▸ **Your task**
For this listing, the lines between the one holding "camera: 120 degrees left, 15 degrees down" and the one holding "none -> turquoise ruler [523,317,547,348]", inclusive, must be set down exactly.

▸ **Input**
>>>
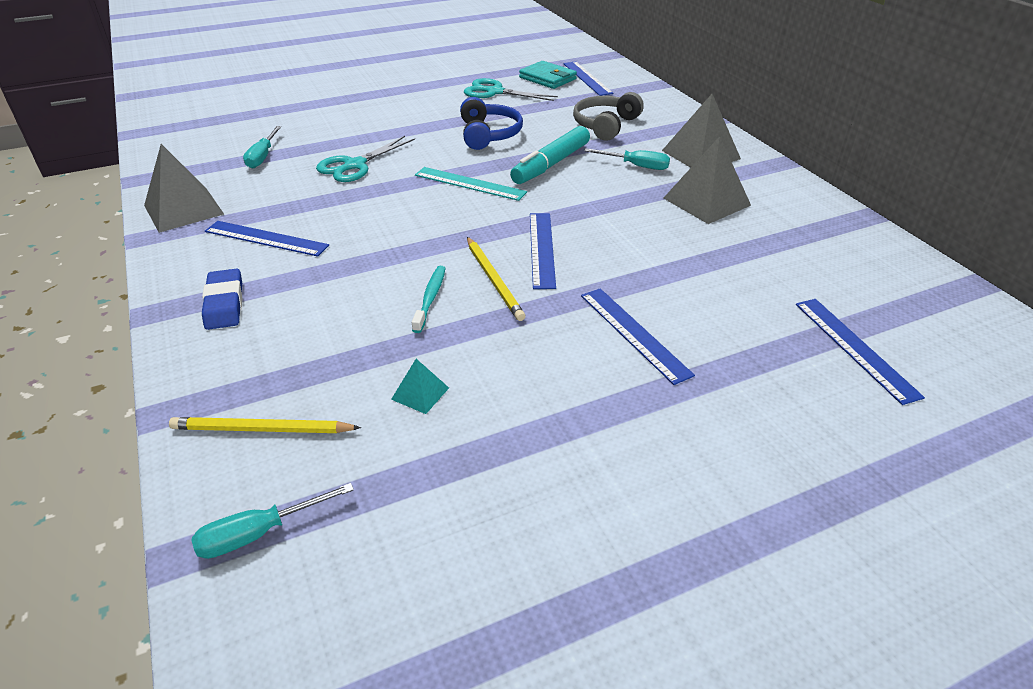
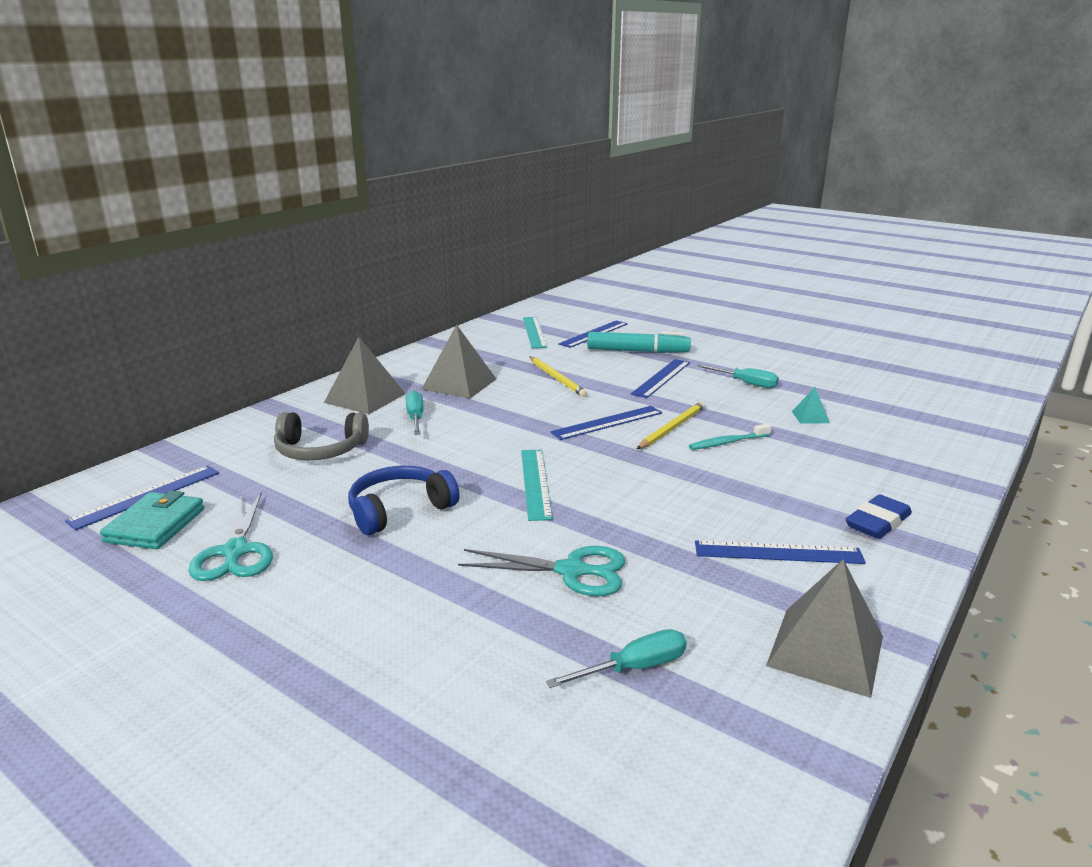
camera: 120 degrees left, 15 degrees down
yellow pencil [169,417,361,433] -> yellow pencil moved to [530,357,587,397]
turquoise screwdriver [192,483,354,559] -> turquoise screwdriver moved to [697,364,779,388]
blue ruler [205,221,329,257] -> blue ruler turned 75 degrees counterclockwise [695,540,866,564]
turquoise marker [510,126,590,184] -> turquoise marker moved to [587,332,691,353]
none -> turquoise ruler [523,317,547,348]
<<<
>>>
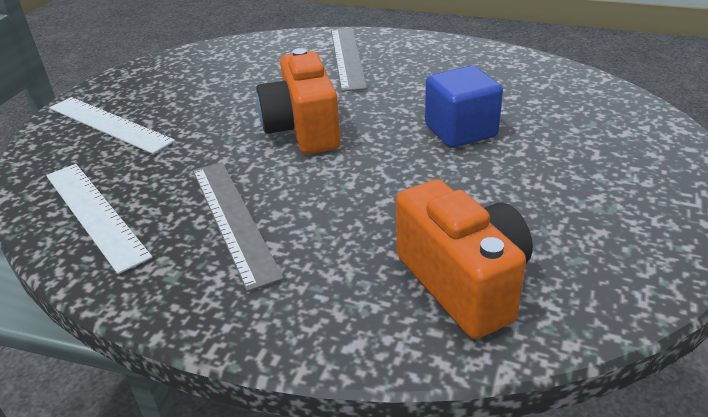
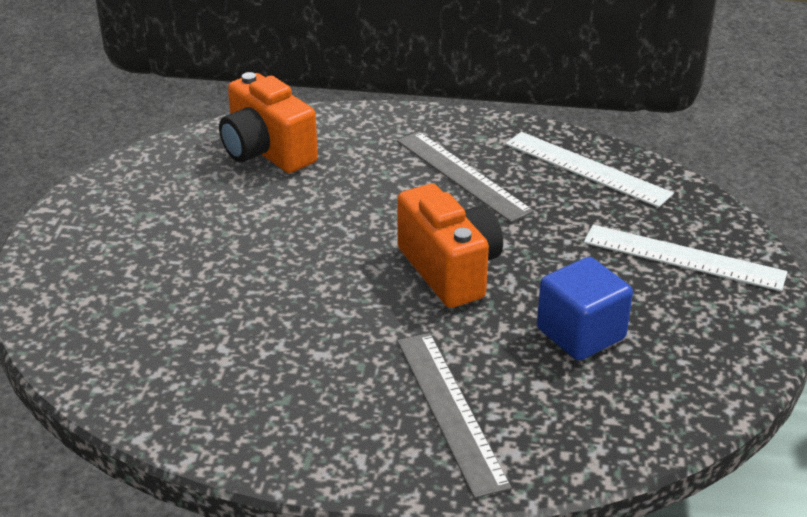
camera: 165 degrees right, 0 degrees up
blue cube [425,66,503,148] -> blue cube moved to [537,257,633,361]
<<<
▸ **Task response**
camera: 120 degrees left, 15 degrees down
yellow pencil [169,417,361,433] -> yellow pencil moved to [530,357,587,397]
turquoise screwdriver [192,483,354,559] -> turquoise screwdriver moved to [697,364,779,388]
blue ruler [205,221,329,257] -> blue ruler turned 75 degrees counterclockwise [695,540,866,564]
turquoise marker [510,126,590,184] -> turquoise marker moved to [587,332,691,353]
none -> turquoise ruler [523,317,547,348]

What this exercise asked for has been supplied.